TASK DETAILS:
Using the records below, transcribe exactly only the lines from the one with "(302, 365) = (479, 491): white" through the end, both included, and drop every picture.

DATA FOR THIS EXERCISE:
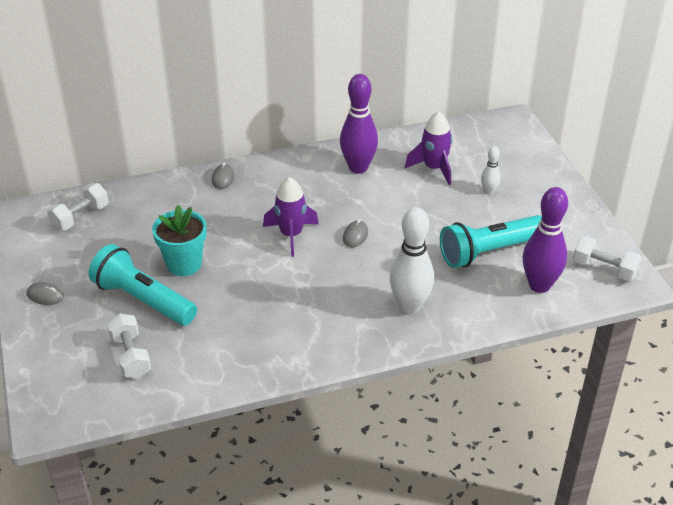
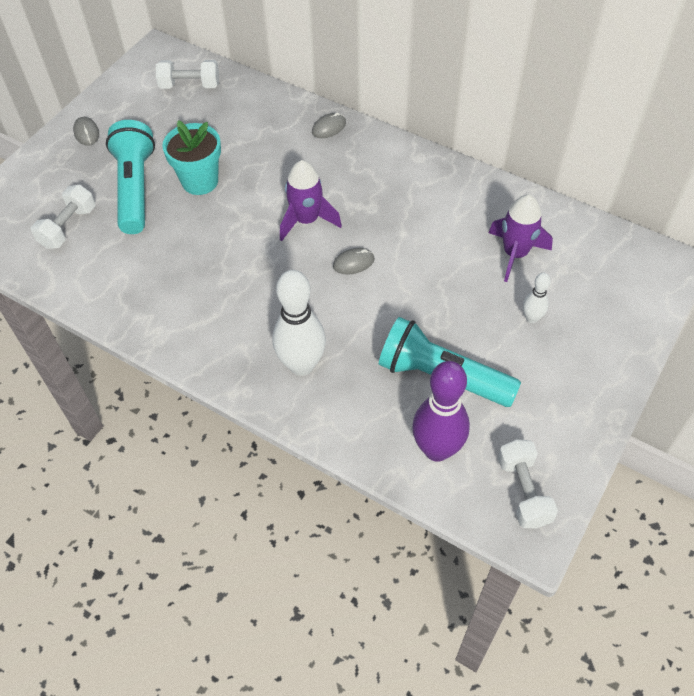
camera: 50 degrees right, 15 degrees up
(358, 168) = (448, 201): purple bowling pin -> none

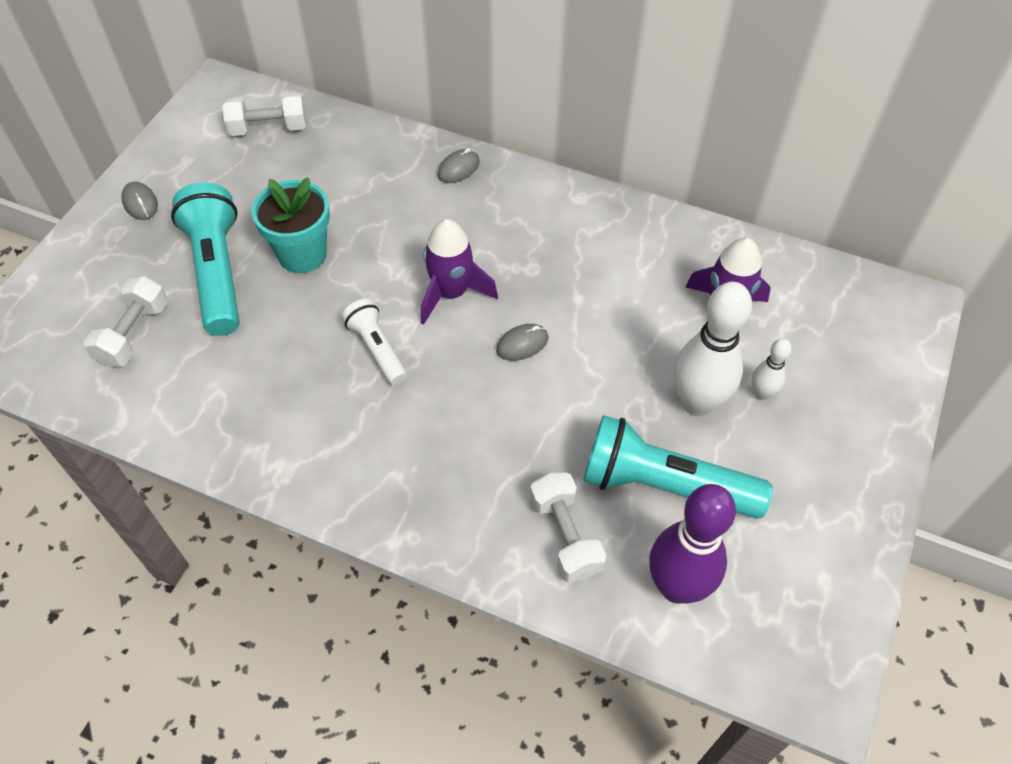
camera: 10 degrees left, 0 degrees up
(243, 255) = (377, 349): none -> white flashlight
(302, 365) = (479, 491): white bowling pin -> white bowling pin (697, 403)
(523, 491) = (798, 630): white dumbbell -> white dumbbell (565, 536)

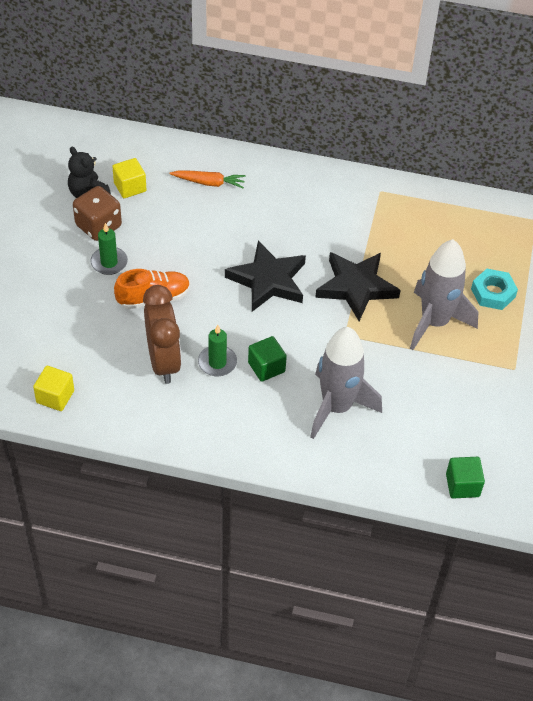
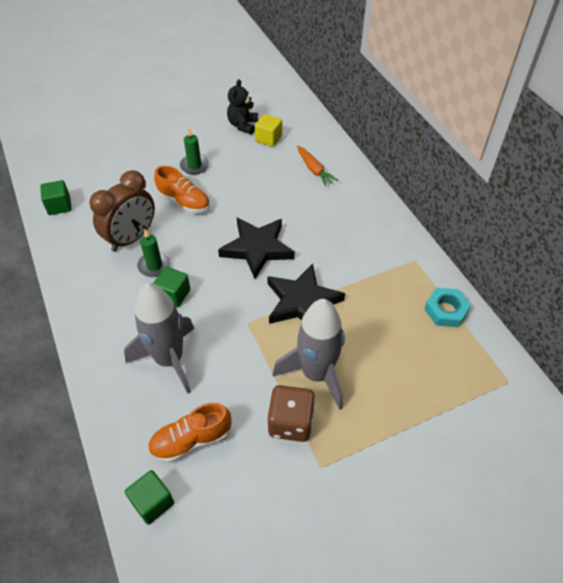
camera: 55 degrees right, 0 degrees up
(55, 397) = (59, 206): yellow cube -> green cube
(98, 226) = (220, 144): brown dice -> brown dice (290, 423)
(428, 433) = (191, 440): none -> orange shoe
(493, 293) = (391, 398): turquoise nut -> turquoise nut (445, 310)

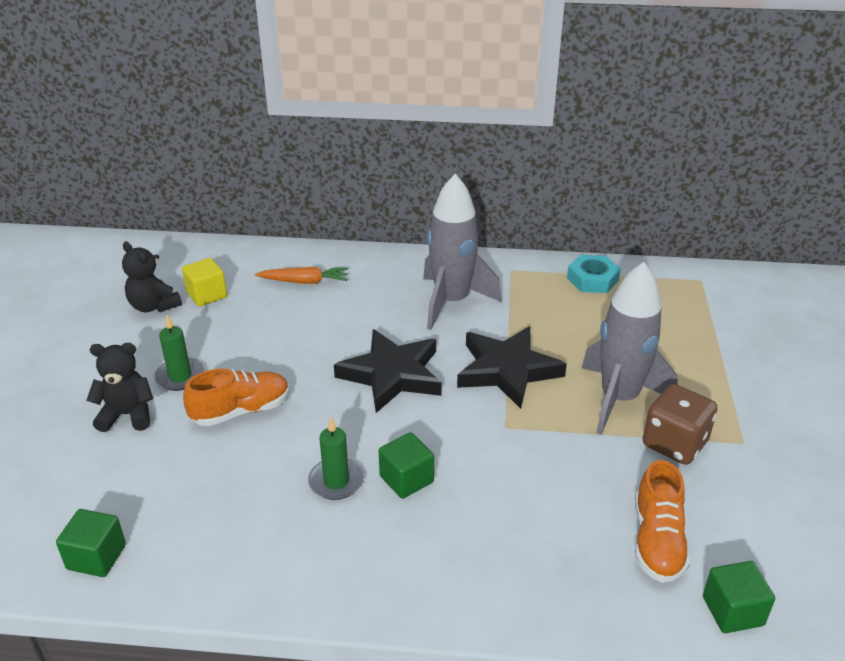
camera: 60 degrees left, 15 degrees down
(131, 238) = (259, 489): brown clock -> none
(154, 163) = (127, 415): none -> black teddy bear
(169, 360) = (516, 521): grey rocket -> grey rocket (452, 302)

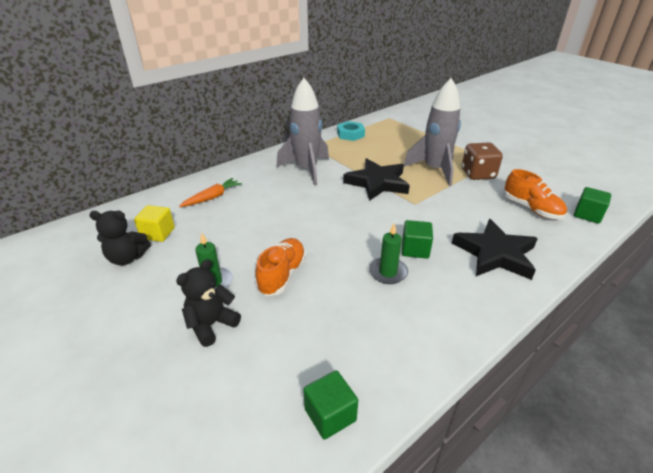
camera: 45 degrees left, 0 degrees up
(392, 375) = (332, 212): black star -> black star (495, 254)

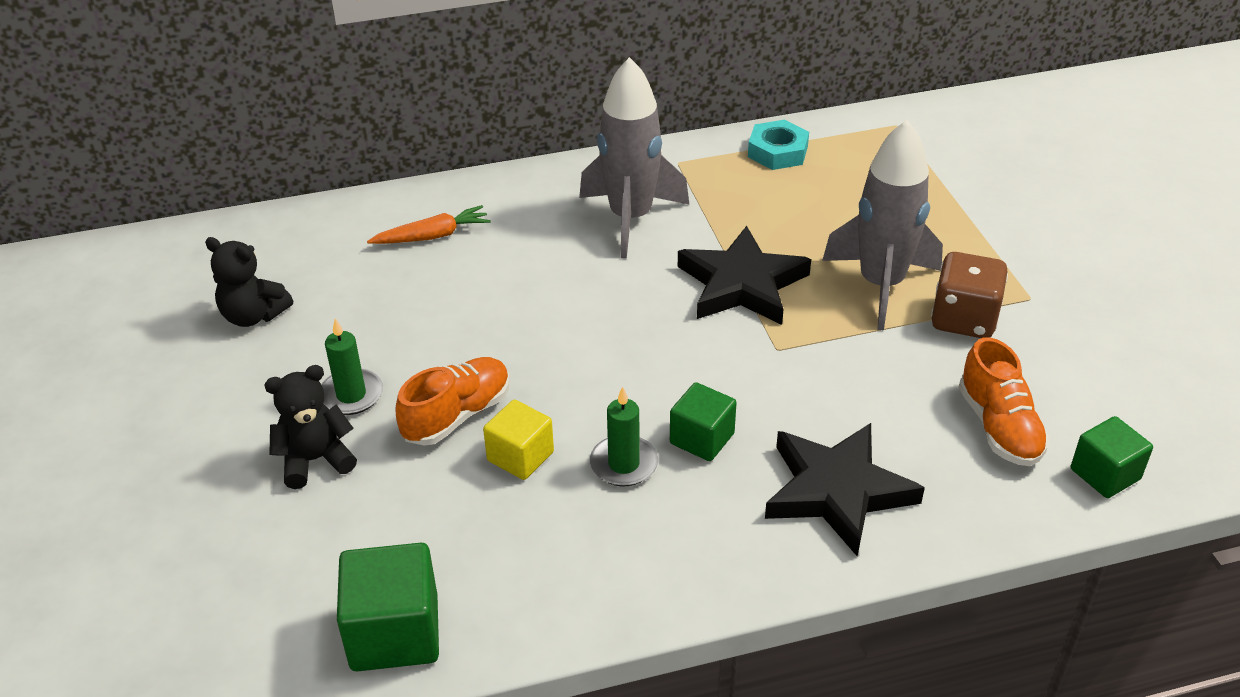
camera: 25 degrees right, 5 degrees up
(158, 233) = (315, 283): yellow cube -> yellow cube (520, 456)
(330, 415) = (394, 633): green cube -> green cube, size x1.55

RESULT OF THE EXERCISE:
(302, 365) = (479, 491): white bowling pin -> white bowling pin (697, 403)
(523, 491) = (798, 630): white dumbbell -> white dumbbell (565, 536)

camera: 55 degrees right, 0 degrees up
(55, 397) = (59, 206): yellow cube -> green cube
(98, 226) = (220, 144): brown dice -> brown dice (290, 423)
(428, 433) = (191, 440): none -> orange shoe
(493, 293) = (391, 398): turquoise nut -> turquoise nut (445, 310)

camera: 60 degrees left, 15 degrees down
(131, 238) = (259, 489): brown clock -> none
(154, 163) = (127, 415): none -> black teddy bear
(169, 360) = (516, 521): grey rocket -> grey rocket (452, 302)

camera: 45 degrees left, 0 degrees up
(392, 375) = (332, 212): black star -> black star (495, 254)

camera: 25 degrees right, 5 degrees up
(158, 233) = (315, 283): yellow cube -> yellow cube (520, 456)
(330, 415) = (394, 633): green cube -> green cube, size x1.55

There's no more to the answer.